━━ DATA TO PROCESS

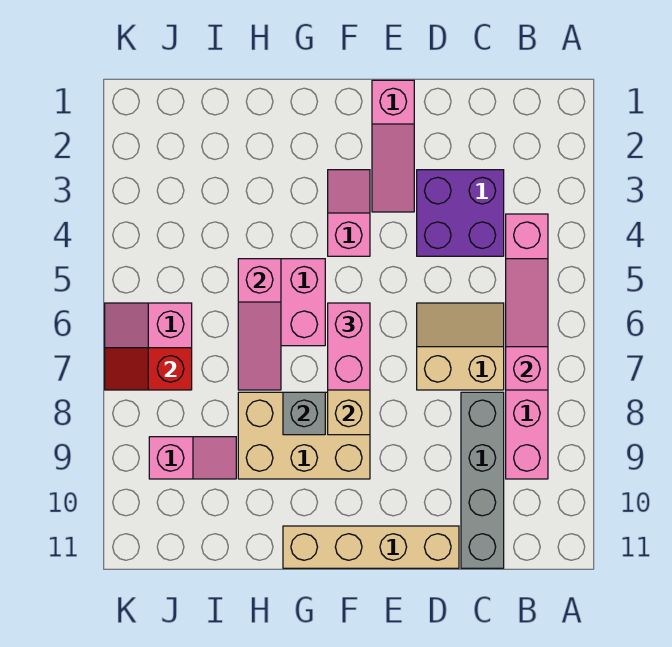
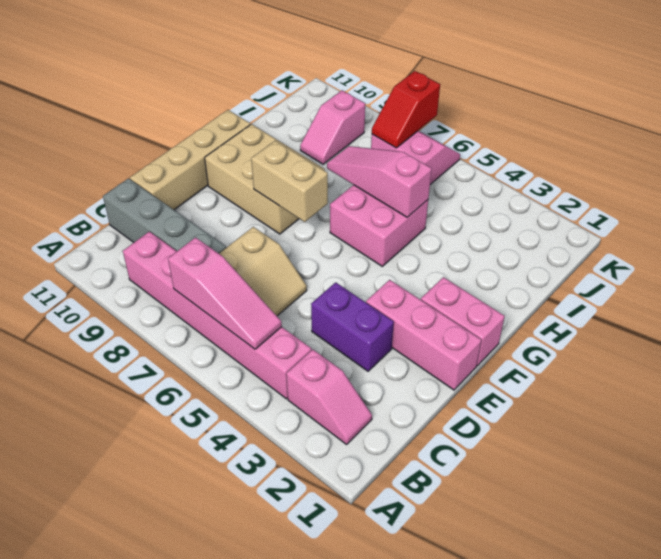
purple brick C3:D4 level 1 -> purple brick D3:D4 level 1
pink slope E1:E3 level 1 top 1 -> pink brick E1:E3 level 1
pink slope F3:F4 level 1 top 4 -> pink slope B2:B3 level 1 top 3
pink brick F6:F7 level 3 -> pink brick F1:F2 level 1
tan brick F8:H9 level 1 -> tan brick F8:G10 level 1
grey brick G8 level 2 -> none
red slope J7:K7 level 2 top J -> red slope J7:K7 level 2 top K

━━━━
━━ DATA TO PROCESS

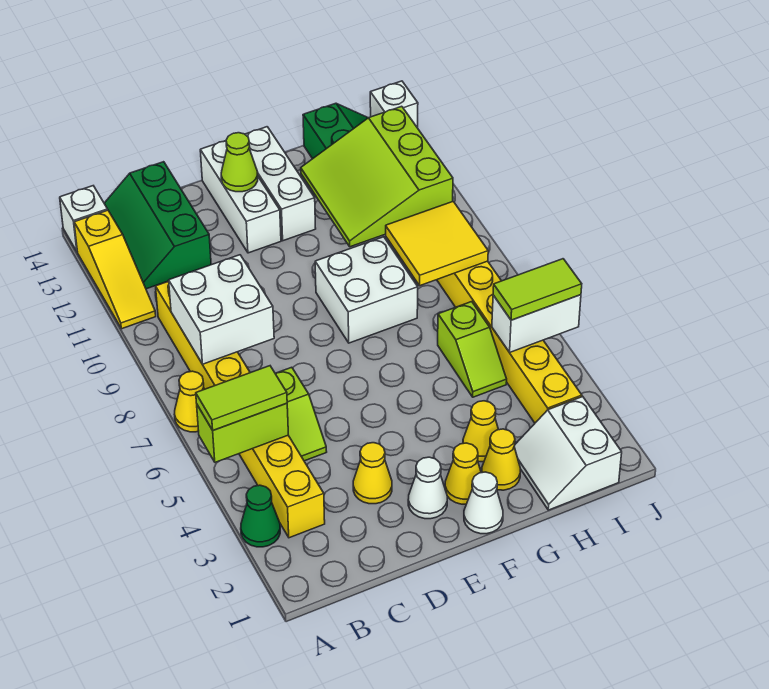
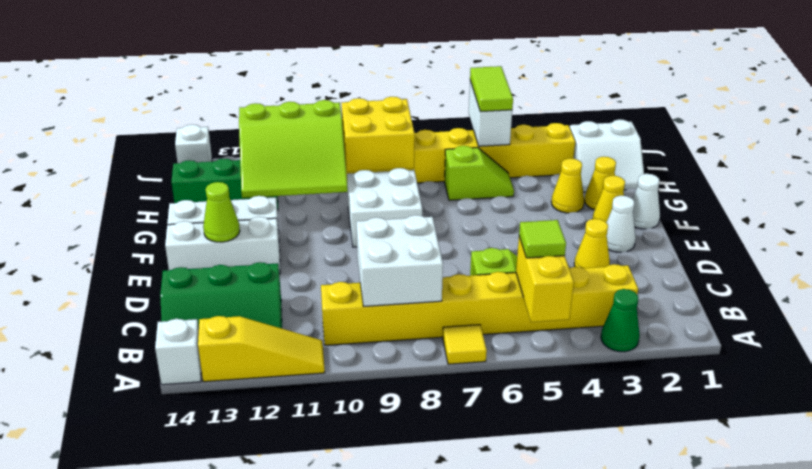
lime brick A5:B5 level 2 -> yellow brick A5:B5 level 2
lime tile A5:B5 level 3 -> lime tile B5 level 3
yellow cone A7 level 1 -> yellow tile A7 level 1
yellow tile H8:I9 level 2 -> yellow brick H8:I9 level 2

━━━━
━━ DATA TO PROCESS

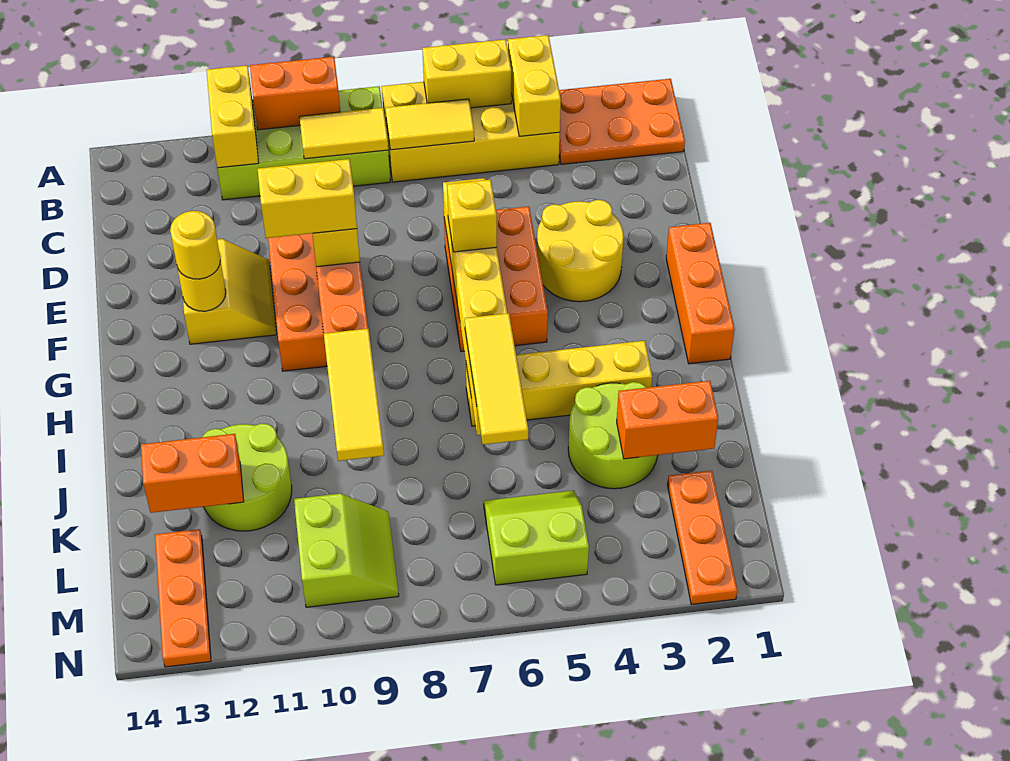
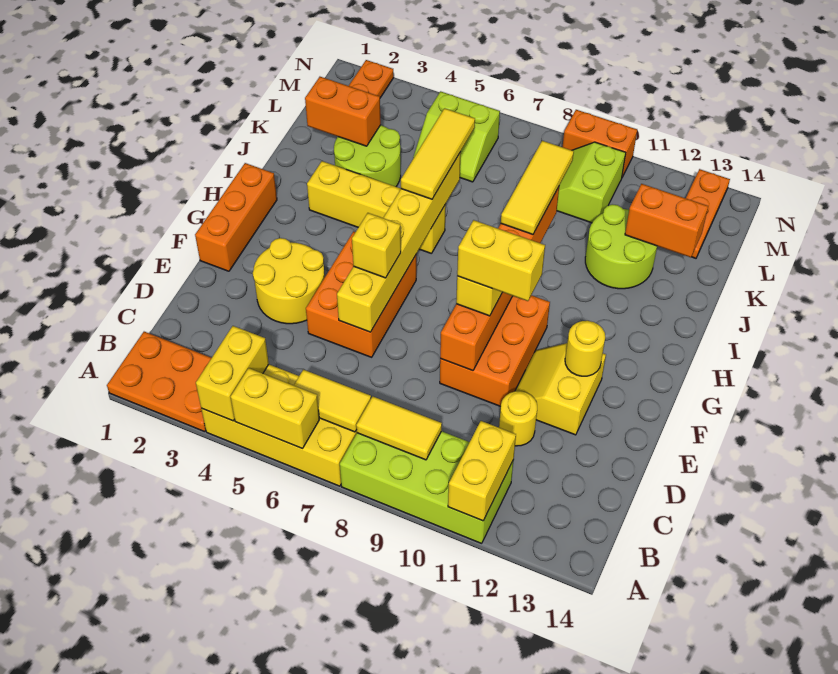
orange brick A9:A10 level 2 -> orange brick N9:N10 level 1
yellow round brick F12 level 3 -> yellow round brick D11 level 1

━━━━

TASK DESCRIPTION: From the data above, output exactly the lines between the one containing "purple brick C3:D4" and the one containing "red slope J7:K7 level 2 top J", counting both of them.

EXPECTED OUTPUT:
purple brick C3:D4 level 1 -> purple brick D3:D4 level 1
pink slope E1:E3 level 1 top 1 -> pink brick E1:E3 level 1
pink slope F3:F4 level 1 top 4 -> pink slope B2:B3 level 1 top 3
pink brick F6:F7 level 3 -> pink brick F1:F2 level 1
tan brick F8:H9 level 1 -> tan brick F8:G10 level 1
grey brick G8 level 2 -> none
red slope J7:K7 level 2 top J -> red slope J7:K7 level 2 top K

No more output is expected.